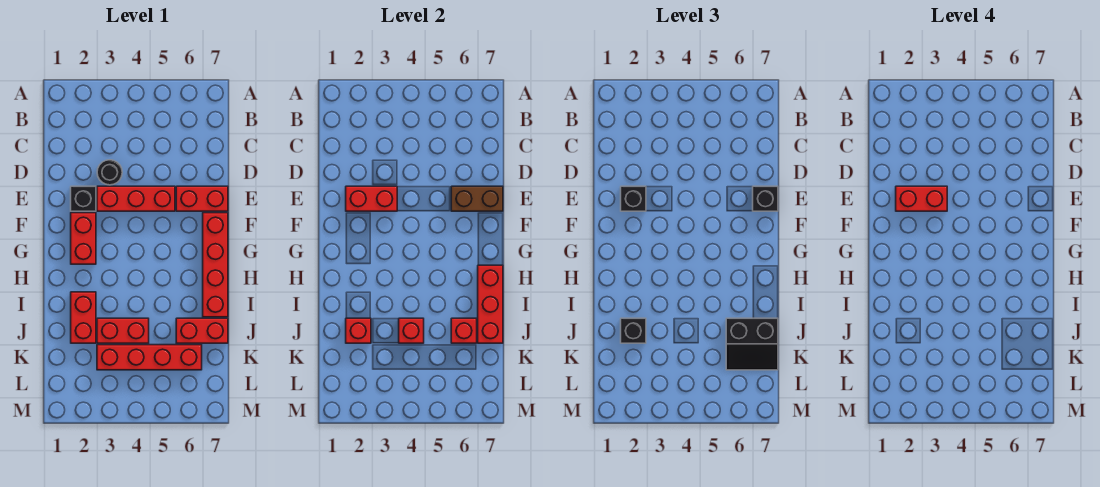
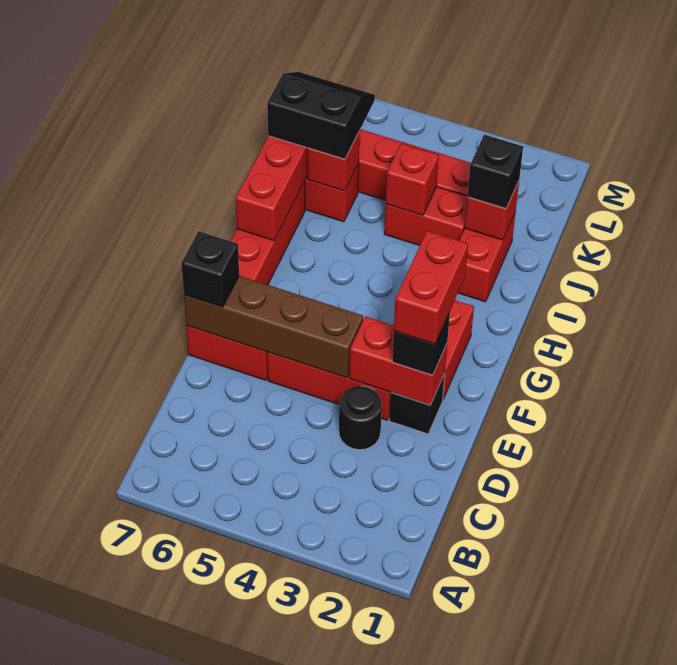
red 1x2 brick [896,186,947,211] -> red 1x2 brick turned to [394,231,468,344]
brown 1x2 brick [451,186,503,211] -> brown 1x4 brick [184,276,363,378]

-----

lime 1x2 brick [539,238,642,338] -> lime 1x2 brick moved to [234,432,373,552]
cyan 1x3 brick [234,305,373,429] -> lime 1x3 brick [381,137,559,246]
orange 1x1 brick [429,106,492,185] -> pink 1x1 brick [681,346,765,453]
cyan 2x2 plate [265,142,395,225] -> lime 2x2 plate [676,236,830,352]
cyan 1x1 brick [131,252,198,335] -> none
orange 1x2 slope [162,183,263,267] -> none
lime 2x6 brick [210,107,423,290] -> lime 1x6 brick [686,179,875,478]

-----

# HOW TO COMPLETE THIS TASK:
All that belongs in your answer is the stretch of entries above from the line with "red 1x2 brick [896,186,947,211]" through the line with "brown 1x2 brick", printed exactly.

# EXERCISE OUTPUT:
red 1x2 brick [896,186,947,211] -> red 1x2 brick turned to [394,231,468,344]
brown 1x2 brick [451,186,503,211] -> brown 1x4 brick [184,276,363,378]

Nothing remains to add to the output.